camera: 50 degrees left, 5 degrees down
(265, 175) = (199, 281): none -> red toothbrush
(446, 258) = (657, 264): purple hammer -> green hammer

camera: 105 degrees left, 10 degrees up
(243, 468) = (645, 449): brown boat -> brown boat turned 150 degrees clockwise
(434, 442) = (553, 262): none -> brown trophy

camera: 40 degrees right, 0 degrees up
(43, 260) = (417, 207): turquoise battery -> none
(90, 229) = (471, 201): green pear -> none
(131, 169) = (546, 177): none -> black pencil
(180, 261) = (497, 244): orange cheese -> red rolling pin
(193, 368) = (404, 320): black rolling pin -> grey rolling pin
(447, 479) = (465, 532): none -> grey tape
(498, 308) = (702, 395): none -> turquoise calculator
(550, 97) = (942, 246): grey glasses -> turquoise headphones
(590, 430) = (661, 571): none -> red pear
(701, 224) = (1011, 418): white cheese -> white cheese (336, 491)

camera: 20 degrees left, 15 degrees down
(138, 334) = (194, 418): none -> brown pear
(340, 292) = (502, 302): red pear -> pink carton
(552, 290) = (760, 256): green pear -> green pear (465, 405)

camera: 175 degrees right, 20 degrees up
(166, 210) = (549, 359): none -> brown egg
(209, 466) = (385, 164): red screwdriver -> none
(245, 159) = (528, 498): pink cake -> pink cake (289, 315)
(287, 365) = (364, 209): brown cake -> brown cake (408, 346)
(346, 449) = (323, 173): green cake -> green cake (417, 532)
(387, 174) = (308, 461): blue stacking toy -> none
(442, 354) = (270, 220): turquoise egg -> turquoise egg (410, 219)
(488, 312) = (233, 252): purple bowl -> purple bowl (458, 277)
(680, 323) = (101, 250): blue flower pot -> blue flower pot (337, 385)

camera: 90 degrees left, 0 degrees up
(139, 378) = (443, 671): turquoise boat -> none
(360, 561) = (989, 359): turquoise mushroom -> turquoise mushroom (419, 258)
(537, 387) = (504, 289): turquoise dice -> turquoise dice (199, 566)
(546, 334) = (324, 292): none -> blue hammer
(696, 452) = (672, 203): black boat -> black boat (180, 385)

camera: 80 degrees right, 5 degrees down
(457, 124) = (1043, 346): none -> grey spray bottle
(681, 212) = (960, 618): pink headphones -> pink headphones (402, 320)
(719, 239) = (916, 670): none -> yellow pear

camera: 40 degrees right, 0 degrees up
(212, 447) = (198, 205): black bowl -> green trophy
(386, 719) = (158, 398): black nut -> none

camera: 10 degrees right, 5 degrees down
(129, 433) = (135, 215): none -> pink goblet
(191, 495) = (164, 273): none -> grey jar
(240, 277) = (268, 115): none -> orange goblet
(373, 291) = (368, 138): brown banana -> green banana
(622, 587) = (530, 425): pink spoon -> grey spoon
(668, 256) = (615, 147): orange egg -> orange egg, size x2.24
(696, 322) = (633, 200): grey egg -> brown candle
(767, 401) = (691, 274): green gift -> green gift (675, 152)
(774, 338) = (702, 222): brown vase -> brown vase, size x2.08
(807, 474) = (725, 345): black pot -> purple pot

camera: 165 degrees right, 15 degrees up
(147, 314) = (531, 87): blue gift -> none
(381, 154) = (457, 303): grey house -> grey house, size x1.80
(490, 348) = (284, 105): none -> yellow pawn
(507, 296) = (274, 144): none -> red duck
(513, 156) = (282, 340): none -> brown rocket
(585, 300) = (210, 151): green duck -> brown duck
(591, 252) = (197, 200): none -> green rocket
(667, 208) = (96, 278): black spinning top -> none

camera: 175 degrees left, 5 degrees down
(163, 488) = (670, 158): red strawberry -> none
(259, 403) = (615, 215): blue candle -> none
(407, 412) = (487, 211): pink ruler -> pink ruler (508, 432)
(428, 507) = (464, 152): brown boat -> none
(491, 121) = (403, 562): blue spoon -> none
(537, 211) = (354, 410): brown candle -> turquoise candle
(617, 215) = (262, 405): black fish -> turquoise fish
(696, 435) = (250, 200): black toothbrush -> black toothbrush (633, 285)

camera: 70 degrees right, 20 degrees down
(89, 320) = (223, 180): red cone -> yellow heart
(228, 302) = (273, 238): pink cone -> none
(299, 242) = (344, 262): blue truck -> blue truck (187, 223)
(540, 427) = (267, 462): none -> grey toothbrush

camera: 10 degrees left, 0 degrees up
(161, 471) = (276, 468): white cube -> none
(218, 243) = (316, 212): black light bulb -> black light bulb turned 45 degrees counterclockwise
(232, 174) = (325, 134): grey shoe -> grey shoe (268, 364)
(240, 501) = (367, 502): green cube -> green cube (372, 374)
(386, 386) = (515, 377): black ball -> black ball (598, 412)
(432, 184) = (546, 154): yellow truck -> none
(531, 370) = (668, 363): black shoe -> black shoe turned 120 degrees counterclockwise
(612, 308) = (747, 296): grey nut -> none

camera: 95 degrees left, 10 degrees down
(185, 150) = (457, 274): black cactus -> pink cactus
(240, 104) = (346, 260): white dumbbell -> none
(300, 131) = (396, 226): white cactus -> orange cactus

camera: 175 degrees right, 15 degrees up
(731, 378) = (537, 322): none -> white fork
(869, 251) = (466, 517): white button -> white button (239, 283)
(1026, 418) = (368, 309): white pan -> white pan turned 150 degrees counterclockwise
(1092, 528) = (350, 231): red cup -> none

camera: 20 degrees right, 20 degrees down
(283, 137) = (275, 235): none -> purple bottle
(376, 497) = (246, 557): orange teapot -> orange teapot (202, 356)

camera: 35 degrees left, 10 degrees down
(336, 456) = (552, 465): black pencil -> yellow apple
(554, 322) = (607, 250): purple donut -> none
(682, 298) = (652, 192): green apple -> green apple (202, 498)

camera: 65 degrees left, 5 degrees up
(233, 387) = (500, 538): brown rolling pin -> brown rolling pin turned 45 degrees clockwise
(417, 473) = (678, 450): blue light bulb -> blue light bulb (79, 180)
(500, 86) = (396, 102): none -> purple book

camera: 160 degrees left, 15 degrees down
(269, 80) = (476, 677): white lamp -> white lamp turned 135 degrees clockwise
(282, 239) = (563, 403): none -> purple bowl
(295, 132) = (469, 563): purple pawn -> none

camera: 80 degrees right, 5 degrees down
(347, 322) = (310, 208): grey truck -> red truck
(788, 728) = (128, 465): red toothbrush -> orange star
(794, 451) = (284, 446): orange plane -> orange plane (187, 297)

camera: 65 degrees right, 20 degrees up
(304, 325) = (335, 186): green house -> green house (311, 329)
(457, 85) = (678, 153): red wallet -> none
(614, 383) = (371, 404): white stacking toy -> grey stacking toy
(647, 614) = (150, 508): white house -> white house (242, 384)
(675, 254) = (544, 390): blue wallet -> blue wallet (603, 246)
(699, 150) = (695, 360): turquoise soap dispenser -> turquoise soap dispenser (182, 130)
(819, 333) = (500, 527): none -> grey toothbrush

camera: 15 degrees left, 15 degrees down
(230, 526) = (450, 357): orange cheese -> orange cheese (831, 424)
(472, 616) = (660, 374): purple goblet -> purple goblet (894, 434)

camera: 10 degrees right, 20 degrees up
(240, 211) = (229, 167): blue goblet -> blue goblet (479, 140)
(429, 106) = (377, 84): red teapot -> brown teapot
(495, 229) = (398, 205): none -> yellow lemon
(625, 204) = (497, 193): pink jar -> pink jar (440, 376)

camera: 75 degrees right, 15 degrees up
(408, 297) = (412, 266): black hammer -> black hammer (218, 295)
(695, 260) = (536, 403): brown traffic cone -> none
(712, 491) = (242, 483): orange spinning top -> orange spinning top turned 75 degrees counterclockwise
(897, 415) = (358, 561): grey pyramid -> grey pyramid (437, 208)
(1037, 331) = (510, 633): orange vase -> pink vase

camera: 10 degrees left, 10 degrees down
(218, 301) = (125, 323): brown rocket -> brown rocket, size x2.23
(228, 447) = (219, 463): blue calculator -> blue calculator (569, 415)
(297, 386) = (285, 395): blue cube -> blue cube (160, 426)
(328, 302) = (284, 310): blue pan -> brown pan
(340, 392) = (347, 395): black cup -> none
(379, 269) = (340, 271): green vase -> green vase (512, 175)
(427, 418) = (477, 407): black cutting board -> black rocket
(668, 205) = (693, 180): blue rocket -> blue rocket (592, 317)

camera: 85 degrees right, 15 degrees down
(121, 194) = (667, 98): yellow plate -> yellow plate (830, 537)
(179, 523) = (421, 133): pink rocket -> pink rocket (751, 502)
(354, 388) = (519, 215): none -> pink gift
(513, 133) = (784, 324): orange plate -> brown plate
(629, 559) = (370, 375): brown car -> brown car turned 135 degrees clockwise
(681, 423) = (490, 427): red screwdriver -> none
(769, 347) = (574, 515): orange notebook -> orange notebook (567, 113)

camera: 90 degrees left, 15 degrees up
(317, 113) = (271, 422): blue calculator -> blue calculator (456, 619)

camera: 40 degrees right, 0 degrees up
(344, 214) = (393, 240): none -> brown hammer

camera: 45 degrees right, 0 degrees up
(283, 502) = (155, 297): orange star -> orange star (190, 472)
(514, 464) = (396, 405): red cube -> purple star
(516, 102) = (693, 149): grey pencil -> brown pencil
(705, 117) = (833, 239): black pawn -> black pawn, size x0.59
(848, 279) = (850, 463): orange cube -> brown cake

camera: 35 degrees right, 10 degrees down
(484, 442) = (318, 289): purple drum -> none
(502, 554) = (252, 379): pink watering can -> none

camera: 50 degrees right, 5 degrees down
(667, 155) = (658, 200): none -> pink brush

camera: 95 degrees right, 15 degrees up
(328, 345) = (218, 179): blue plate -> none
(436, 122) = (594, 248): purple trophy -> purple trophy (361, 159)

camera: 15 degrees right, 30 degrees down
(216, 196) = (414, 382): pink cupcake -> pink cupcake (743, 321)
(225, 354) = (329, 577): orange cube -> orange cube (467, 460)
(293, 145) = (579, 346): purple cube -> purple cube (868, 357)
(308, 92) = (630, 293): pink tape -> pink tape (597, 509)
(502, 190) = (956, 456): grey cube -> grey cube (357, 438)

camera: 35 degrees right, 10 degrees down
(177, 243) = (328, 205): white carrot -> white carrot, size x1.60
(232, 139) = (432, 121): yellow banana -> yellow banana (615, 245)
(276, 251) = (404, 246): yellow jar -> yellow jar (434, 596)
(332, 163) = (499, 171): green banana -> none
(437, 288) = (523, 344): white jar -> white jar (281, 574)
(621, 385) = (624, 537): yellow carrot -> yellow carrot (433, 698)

-*-

Every line above that contains the word "hammer" should be reported.

RESPONSE BOX:
(446, 258) = (657, 264): purple hammer -> green hammer
(546, 334) = (324, 292): none -> blue hammer
(408, 297) = (412, 266): black hammer -> black hammer (218, 295)
(344, 214) = (393, 240): none -> brown hammer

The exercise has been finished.